=== Begin Enclosure ===
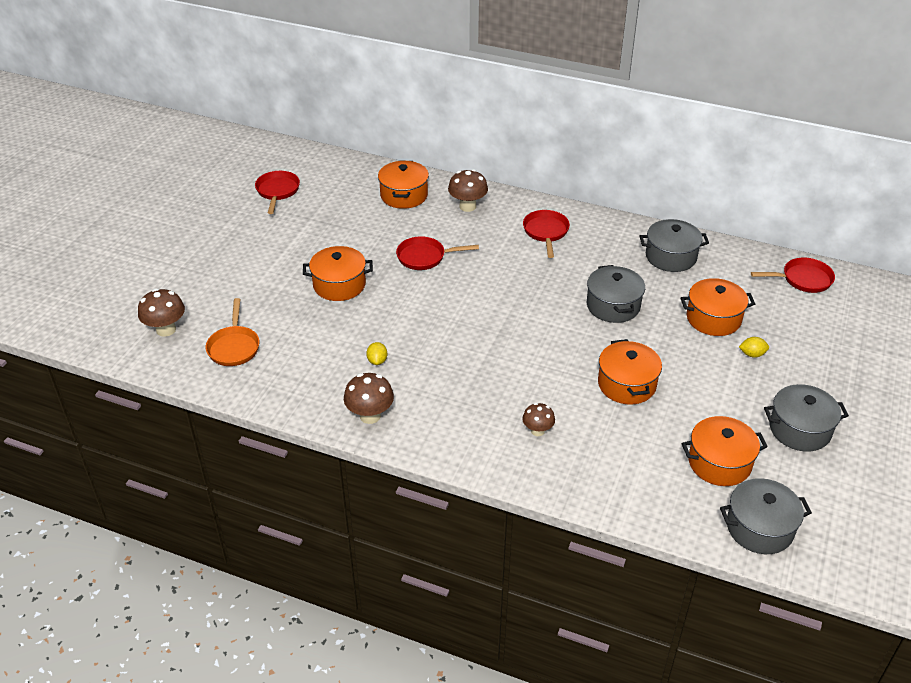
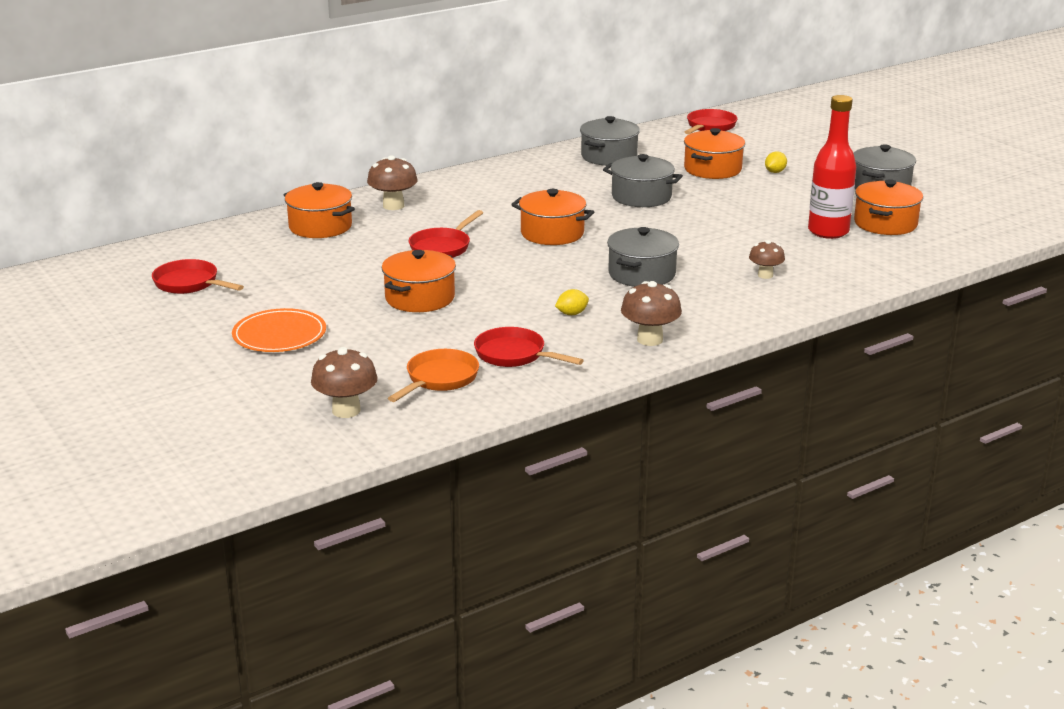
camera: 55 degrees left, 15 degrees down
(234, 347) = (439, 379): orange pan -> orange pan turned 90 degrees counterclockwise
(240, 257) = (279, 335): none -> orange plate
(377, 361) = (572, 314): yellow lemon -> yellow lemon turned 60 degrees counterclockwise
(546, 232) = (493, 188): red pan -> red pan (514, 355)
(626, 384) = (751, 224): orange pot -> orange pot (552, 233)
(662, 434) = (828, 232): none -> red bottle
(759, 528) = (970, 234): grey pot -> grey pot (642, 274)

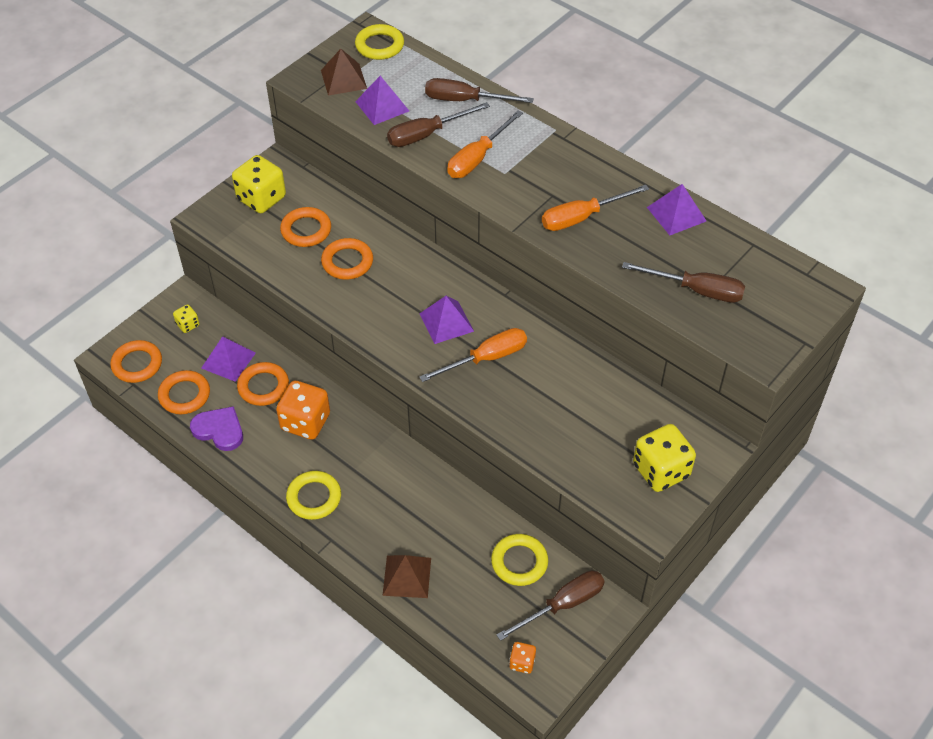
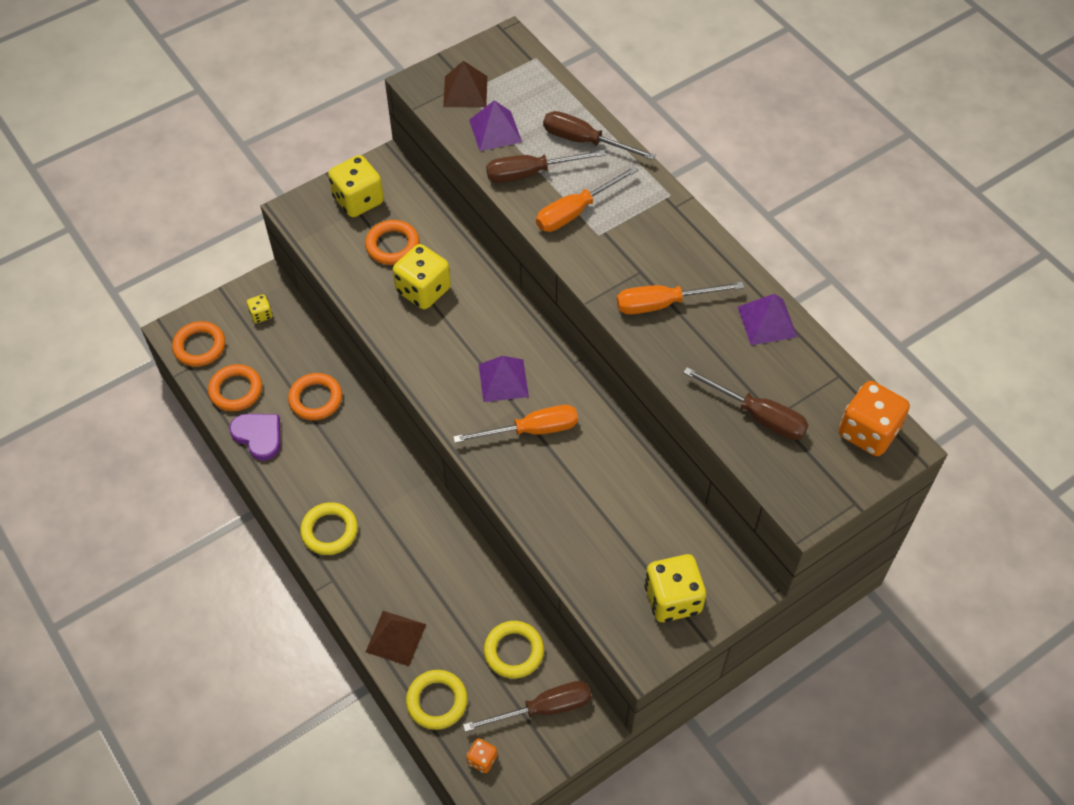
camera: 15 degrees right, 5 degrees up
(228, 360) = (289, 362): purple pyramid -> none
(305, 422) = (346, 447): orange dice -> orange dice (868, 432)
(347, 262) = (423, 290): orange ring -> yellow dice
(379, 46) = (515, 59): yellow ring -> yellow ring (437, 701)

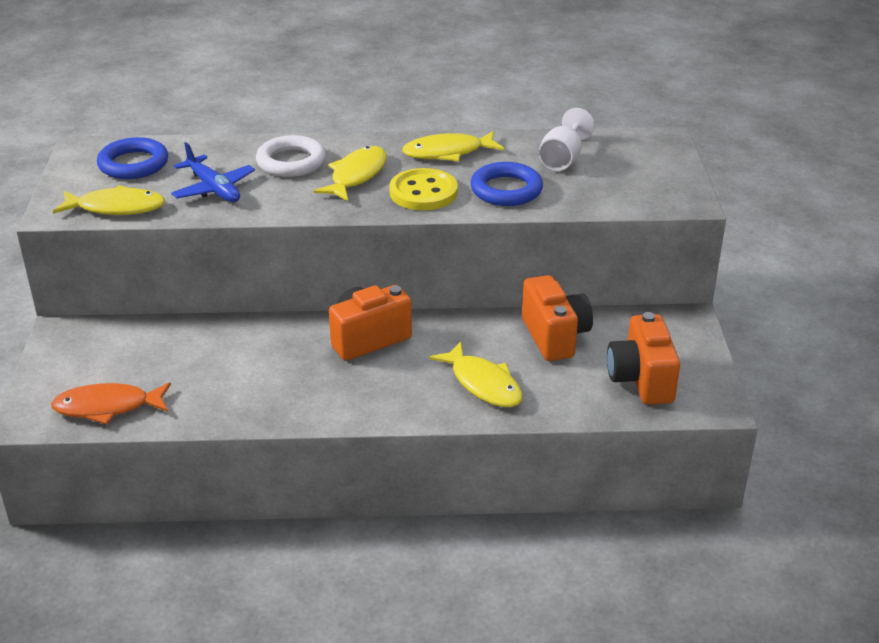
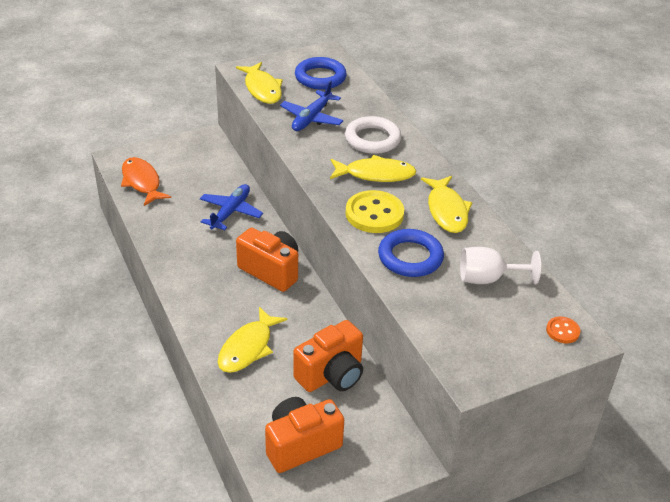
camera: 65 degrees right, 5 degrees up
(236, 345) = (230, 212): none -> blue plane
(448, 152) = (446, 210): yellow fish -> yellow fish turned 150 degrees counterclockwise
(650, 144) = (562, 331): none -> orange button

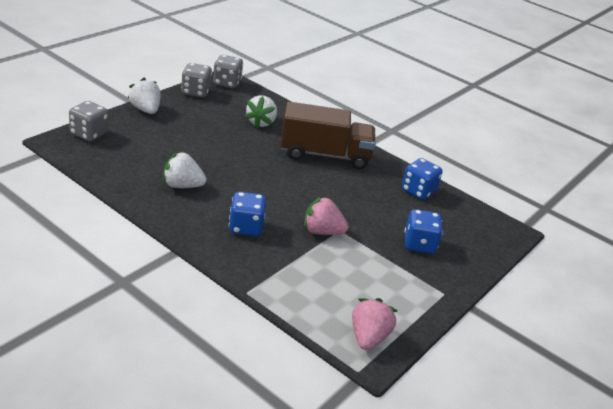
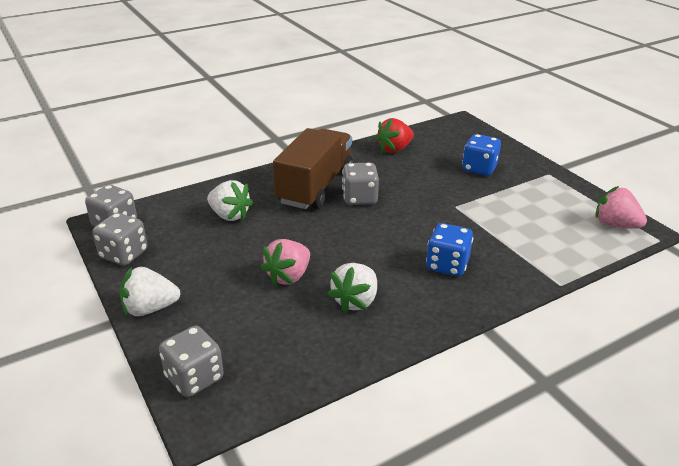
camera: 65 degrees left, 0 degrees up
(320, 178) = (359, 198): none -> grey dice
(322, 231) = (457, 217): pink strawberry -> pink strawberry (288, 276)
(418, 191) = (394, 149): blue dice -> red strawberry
=== End Enclosure ===
**Exercise directions:** Copy every line where the word "ring" is present in the entries above.

**Result of this exercise:**
(347, 262) = (423, 290): orange ring -> yellow dice
(379, 46) = (515, 59): yellow ring -> yellow ring (437, 701)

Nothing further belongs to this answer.